• **What this task involves**
From the line containing "move | GreyPresent" to the end of the listing, write out every line exactly; leave out everything else.

------ Recorded information ------

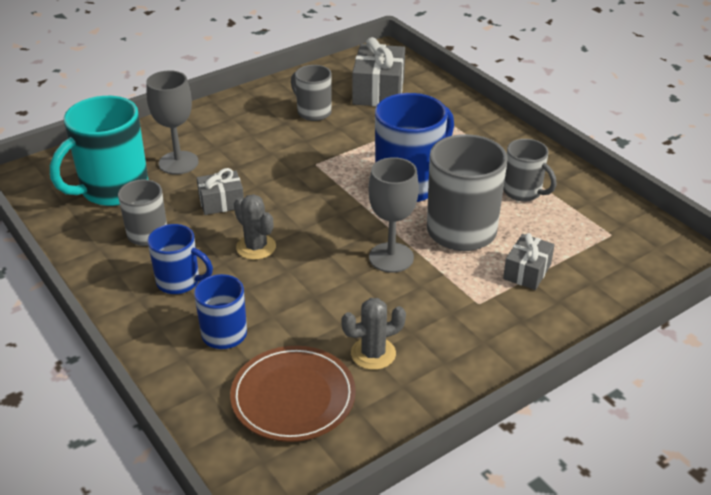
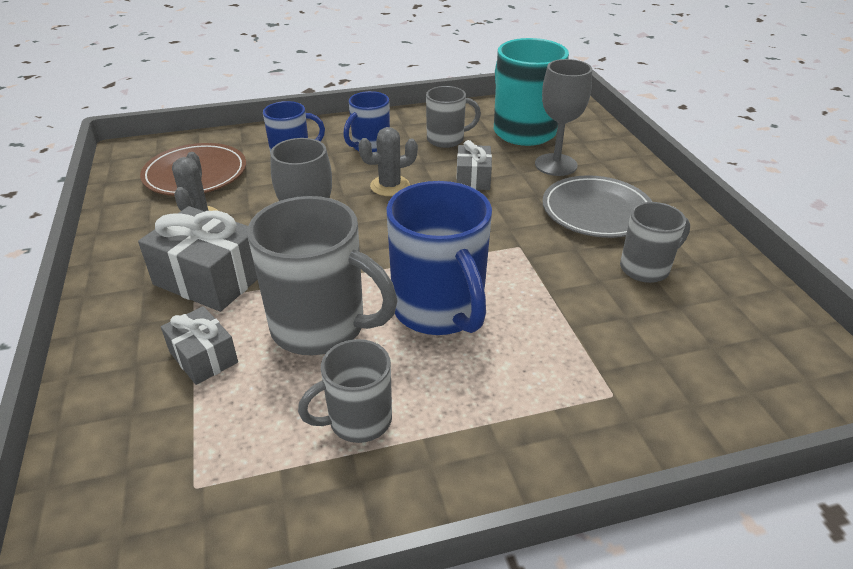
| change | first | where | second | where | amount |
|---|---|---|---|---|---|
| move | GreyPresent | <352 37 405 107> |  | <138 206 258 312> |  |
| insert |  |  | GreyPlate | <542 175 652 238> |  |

------

• **Solution**
| move | GreyPresent | <352 37 405 107> |  | <138 206 258 312> |  |
| insert |  |  | GreyPlate | <542 175 652 238> |  |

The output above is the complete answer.